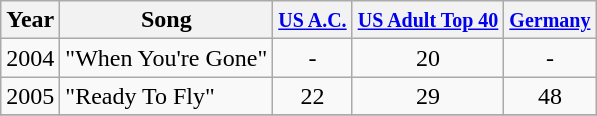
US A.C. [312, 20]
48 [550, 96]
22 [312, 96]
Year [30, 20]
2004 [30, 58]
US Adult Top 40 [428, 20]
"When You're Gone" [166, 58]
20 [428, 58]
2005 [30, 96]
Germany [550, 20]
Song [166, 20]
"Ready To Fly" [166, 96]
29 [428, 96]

==*==

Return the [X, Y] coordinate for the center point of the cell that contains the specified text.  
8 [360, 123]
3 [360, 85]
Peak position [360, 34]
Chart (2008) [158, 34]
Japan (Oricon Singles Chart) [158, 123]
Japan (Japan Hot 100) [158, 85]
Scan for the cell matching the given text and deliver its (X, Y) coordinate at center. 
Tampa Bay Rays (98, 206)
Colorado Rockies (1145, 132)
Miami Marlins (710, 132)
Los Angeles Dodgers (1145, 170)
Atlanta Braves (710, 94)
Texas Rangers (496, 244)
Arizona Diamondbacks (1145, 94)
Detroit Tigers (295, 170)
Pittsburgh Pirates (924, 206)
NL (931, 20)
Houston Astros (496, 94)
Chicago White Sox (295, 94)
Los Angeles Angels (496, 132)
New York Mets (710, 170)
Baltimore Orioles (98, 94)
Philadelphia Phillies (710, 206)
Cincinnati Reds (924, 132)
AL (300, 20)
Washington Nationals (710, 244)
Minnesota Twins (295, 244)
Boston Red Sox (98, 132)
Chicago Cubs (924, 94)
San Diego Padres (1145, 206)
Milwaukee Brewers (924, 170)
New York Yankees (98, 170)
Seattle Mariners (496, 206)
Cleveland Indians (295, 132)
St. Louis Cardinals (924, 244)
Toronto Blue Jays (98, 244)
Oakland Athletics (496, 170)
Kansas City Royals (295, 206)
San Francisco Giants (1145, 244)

==*==

Put the lines starting at the one containing "Return the [X, Y]" and ending at the one containing "San Francisco Giants (1145, 244)", both included, into a Markdown table with the columns Number and Line. Number each line in order and omit any blank lines.

| Number | Line |
|---|---|
| 1 | Return the [X, Y] coordinate for the center point of the cell that contains the specified text.   |
| 2 | 8 [360, 123] |
| 3 | 3 [360, 85] |
| 4 | Peak position [360, 34] |
| 5 | Chart (2008) [158, 34] |
| 6 | Japan (Oricon Singles Chart) [158, 123] |
| 7 | Japan (Japan Hot 100) [158, 85] |
| 8 | Scan for the cell matching the given text and deliver its (X, Y) coordinate at center.  |
| 9 | Tampa Bay Rays (98, 206) |
| 10 | Colorado Rockies (1145, 132) |
| 11 | Miami Marlins (710, 132) |
| 12 | Los Angeles Dodgers (1145, 170) |
| 13 | Atlanta Braves (710, 94) |
| 14 | Texas Rangers (496, 244) |
| 15 | Arizona Diamondbacks (1145, 94) |
| 16 | Detroit Tigers (295, 170) |
| 17 | Pittsburgh Pirates (924, 206) |
| 18 | NL (931, 20) |
| 19 | Houston Astros (496, 94) |
| 20 | Chicago White Sox (295, 94) |
| 21 | Los Angeles Angels (496, 132) |
| 22 | New York Mets (710, 170) |
| 23 | Baltimore Orioles (98, 94) |
| 24 | Philadelphia Phillies (710, 206) |
| 25 | Cincinnati Reds (924, 132) |
| 26 | AL (300, 20) |
| 27 | Washington Nationals (710, 244) |
| 28 | Minnesota Twins (295, 244) |
| 29 | Boston Red Sox (98, 132) |
| 30 | Chicago Cubs (924, 94) |
| 31 | San Diego Padres (1145, 206) |
| 32 | Milwaukee Brewers (924, 170) |
| 33 | New York Yankees (98, 170) |
| 34 | Seattle Mariners (496, 206) |
| 35 | Cleveland Indians (295, 132) |
| 36 | St. Louis Cardinals (924, 244) |
| 37 | Toronto Blue Jays (98, 244) |
| 38 | Oakland Athletics (496, 170) |
| 39 | Kansas City Royals (295, 206) |
| 40 | San Francisco Giants (1145, 244) |